==== The data ====

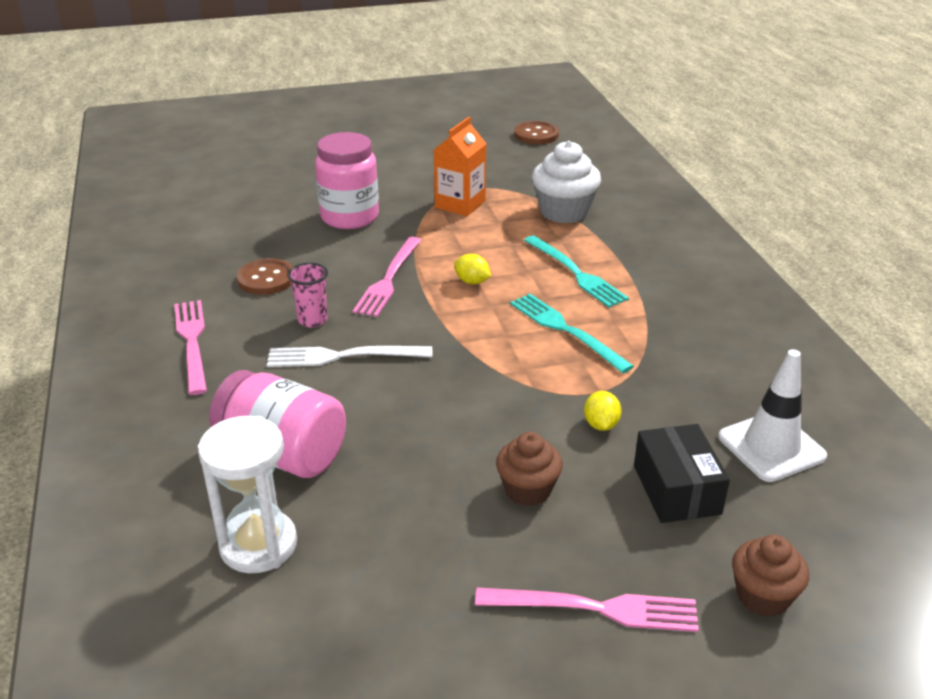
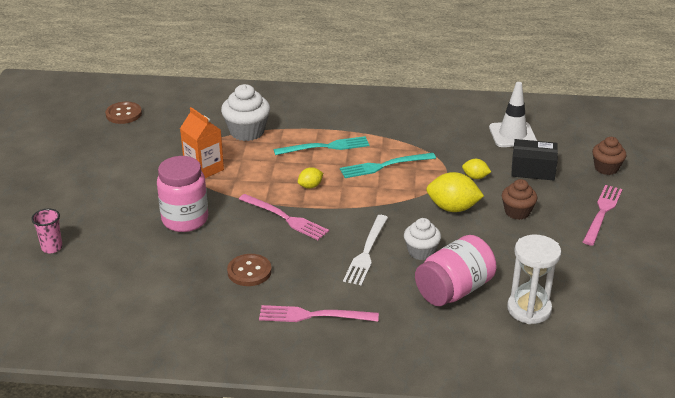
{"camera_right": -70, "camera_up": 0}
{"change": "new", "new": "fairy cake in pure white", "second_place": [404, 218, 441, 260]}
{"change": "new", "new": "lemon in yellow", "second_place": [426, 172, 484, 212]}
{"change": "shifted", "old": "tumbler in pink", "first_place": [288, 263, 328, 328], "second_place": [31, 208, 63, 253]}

====

■ Exercise objective:
Leave the images out and transcribe the remaining data above word for word.

■ Reply:
{"camera_right": -70, "camera_up": 0}
{"change": "new", "new": "fairy cake in pure white", "second_place": [404, 218, 441, 260]}
{"change": "new", "new": "lemon in yellow", "second_place": [426, 172, 484, 212]}
{"change": "shifted", "old": "tumbler in pink", "first_place": [288, 263, 328, 328], "second_place": [31, 208, 63, 253]}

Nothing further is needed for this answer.